Within the entries below, the lines from the one with "relocated,orange bread board,[232" through the one with "size,violet preserve jar,[492" are to be set down exactly, both ends kept.

━━━━

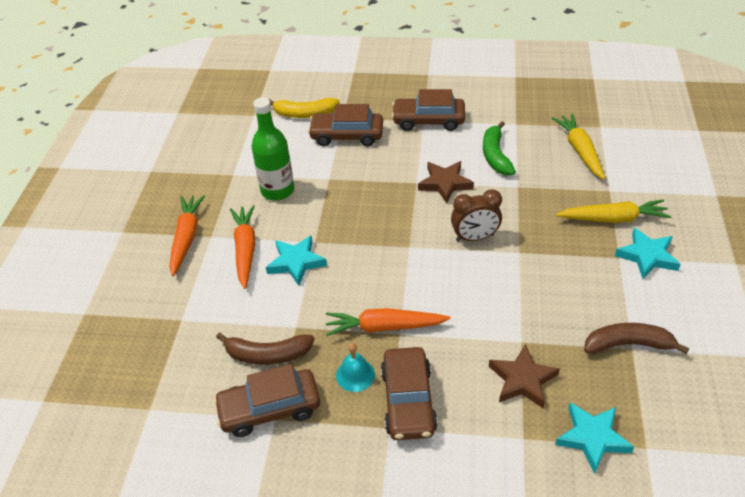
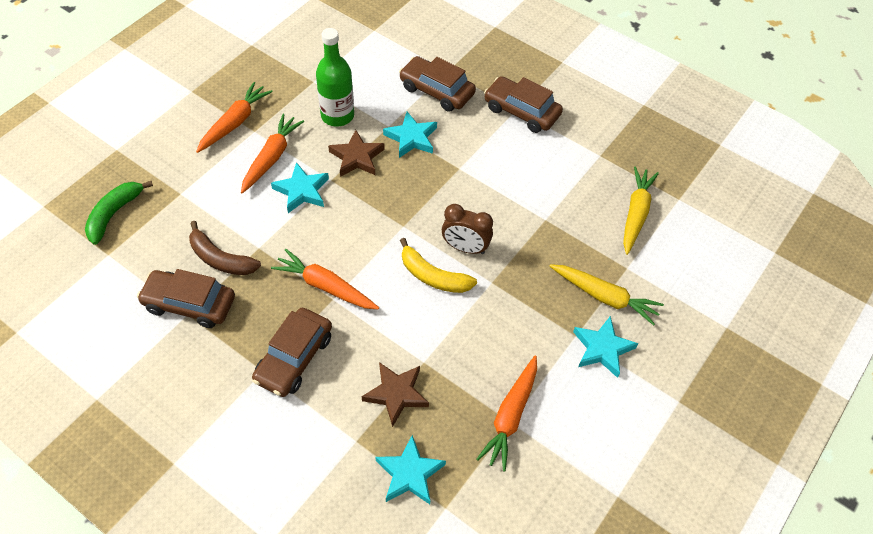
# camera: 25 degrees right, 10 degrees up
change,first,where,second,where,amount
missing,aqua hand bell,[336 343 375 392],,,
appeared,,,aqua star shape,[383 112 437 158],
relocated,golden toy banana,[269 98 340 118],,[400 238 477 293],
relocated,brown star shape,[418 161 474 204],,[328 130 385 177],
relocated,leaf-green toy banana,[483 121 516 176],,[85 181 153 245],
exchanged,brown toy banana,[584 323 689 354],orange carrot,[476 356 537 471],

━━━━

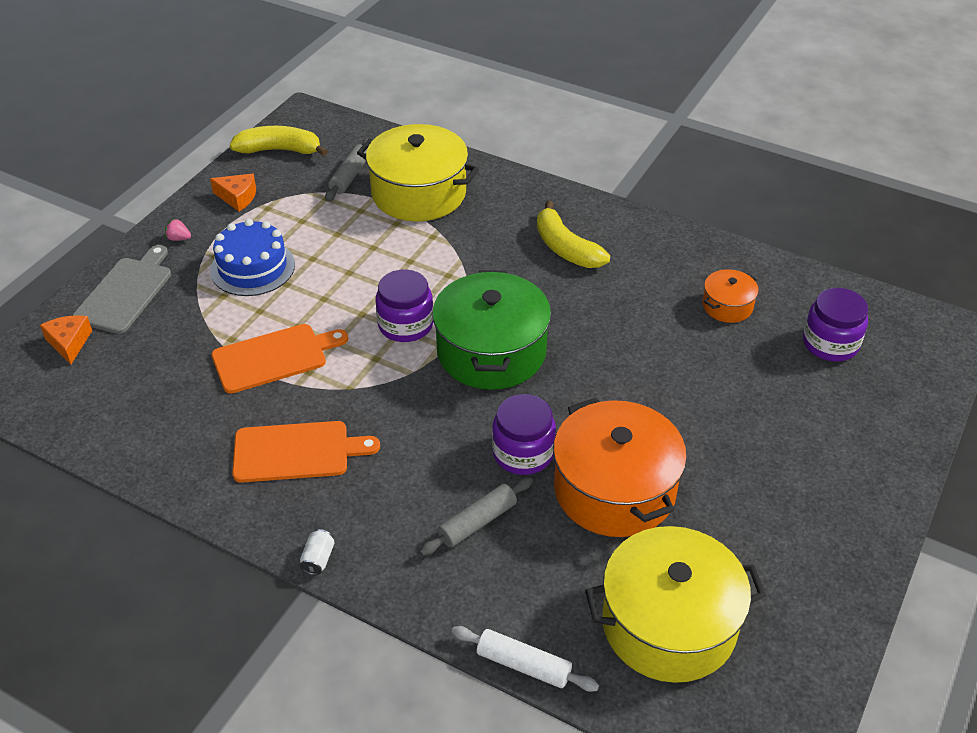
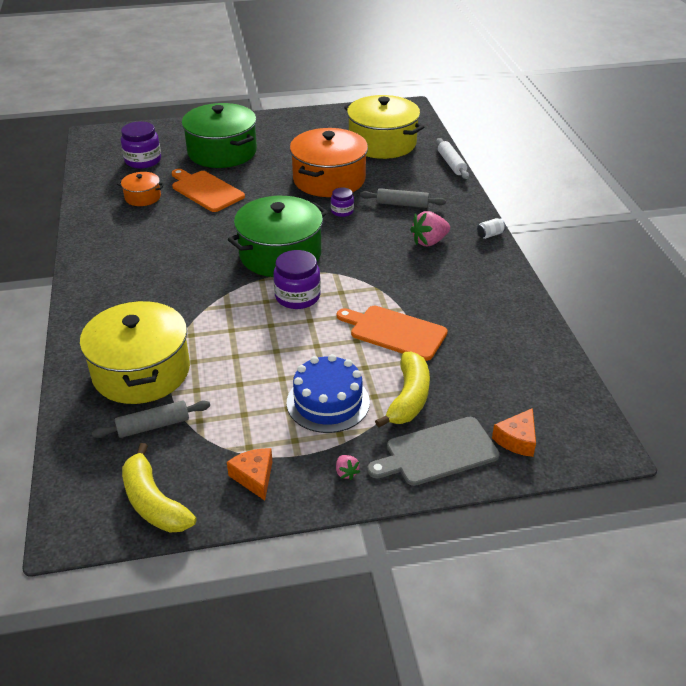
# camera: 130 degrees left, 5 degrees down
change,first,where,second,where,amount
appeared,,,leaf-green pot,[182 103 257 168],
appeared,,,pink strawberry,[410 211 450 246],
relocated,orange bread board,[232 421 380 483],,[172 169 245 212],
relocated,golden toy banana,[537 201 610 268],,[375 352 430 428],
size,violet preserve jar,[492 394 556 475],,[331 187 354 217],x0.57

━━━━

**Answer area:**
relocated,orange bread board,[232 421 380 483],,[172 169 245 212],
relocated,golden toy banana,[537 201 610 268],,[375 352 430 428],
size,violet preserve jar,[492 394 556 475],,[331 187 354 217],x0.57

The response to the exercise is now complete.